**Task statement**
Output exactly, in the material below, the lines from the one with "purple pentagon: (484, 67)" through the one with "gray hexagon: (120, 29) -> (137, 18), moved". Omit all pictures.

**Data**
--
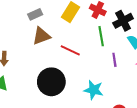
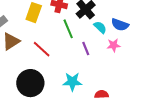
red line: (70, 50) -> (42, 49), turned 30

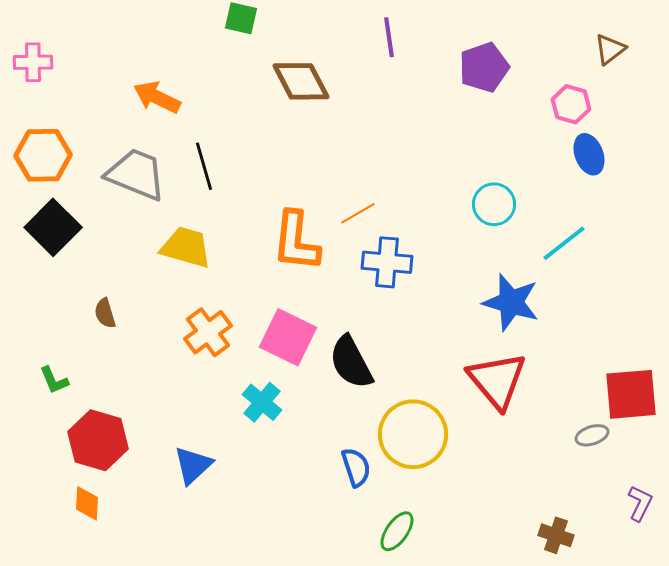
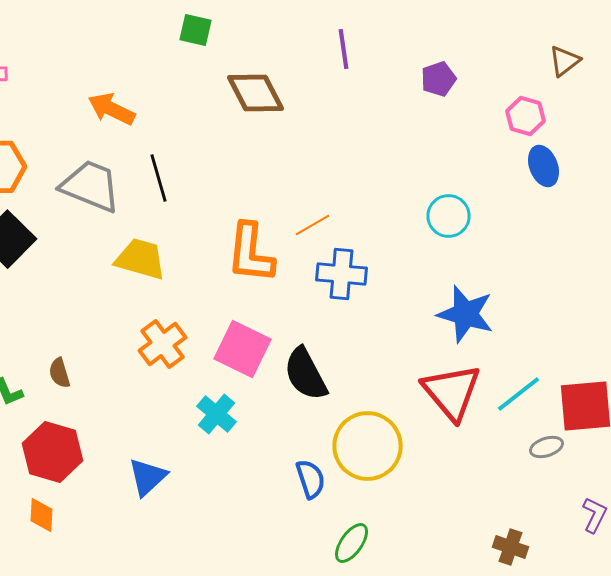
purple pentagon: (484, 67) -> (438, 79), size x0.7
cyan line: (564, 243) -> (518, 394), moved
brown semicircle: (105, 313) -> (60, 373), moved

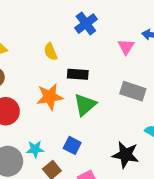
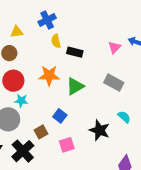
blue cross: (86, 24) -> (47, 20), moved
black rectangle: (78, 74) -> (75, 52), moved
cyan star: (35, 149) -> (21, 101), moved

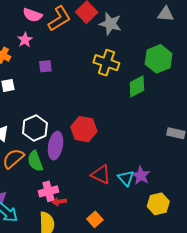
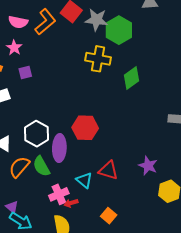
green hexagon: (159, 59) -> (119, 30), moved
purple square: (45, 66) -> (25, 73), moved
cyan triangle: (126, 178) -> (84, 180), moved

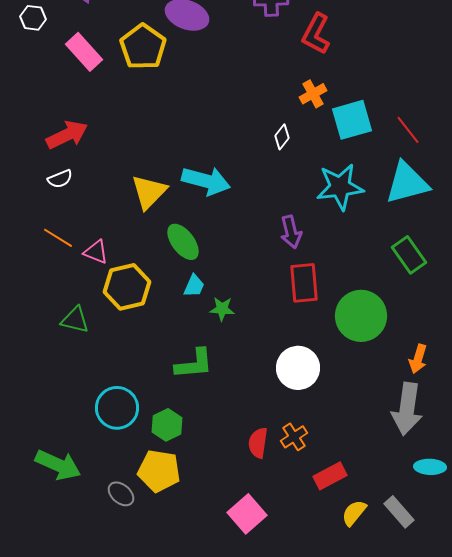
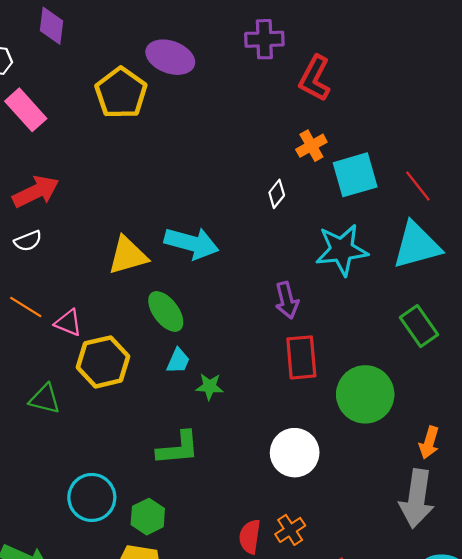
pink rectangle: (84, 52) -> (26, 110), moved
yellow triangle: (149, 192) -> (128, 255), turned 30

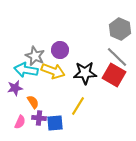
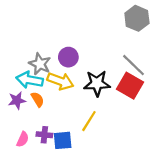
gray hexagon: (120, 29) -> (137, 18), moved
orange semicircle: (33, 102) -> (38, 99), moved

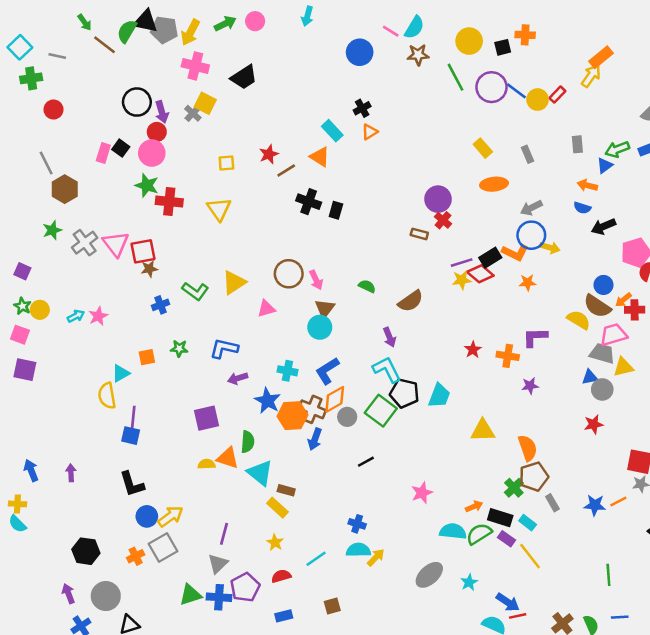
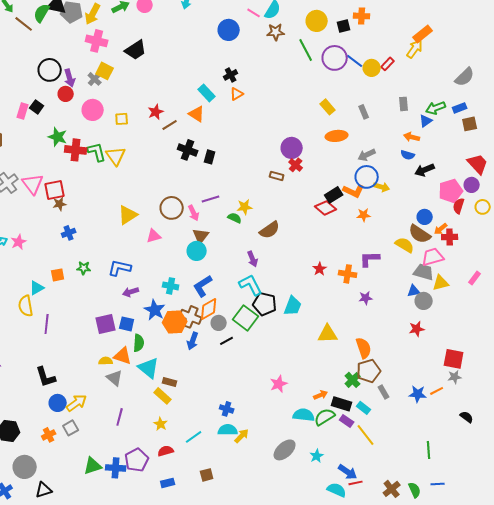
pink circle: (152, 153) -> (93, 110), moved
purple line: (462, 263) -> (211, 199), moved
yellow star: (462, 280) -> (245, 207), moved
green L-shape: (195, 291) -> (97, 152), moved, turned -140
blue square: (131, 436) -> (127, 324), moved
black line: (366, 462) -> (227, 341), moved
gray square: (163, 547) -> (71, 428), size x0.7
gray triangle: (218, 564) -> (115, 378), moved, turned -36

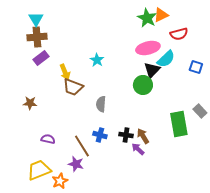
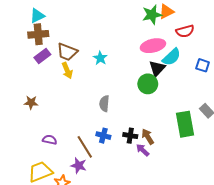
green star: (147, 18) -> (152, 15), turned 30
cyan triangle: (36, 19) -> (37, 16), turned 35
brown trapezoid: (73, 87) -> (67, 52), moved

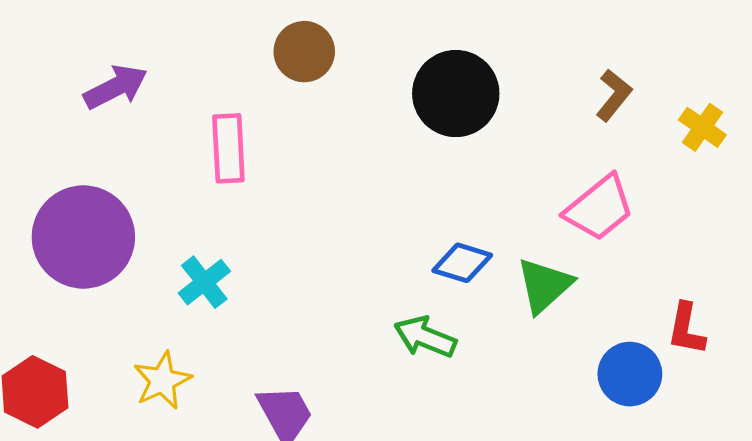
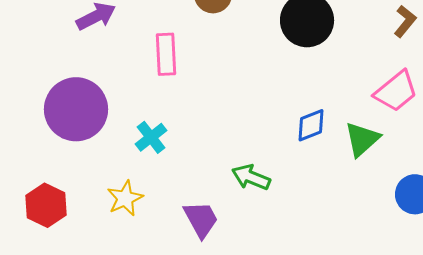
blue diamond: (462, 263) -> (311, 125), turned -39
green arrow: (425, 337) -> (251, 177), moved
--
**Answer section**
purple pentagon: (484, 67) -> (438, 79), size x0.7
cyan line: (564, 243) -> (518, 394), moved
brown semicircle: (105, 313) -> (60, 373), moved

blue cross: (86, 24) -> (47, 20), moved
black rectangle: (78, 74) -> (75, 52), moved
cyan star: (35, 149) -> (21, 101), moved

green hexagon: (159, 59) -> (119, 30), moved
purple square: (45, 66) -> (25, 73), moved
cyan triangle: (126, 178) -> (84, 180), moved

pink rectangle: (84, 52) -> (26, 110), moved
yellow triangle: (149, 192) -> (128, 255), turned 30

gray hexagon: (120, 29) -> (137, 18), moved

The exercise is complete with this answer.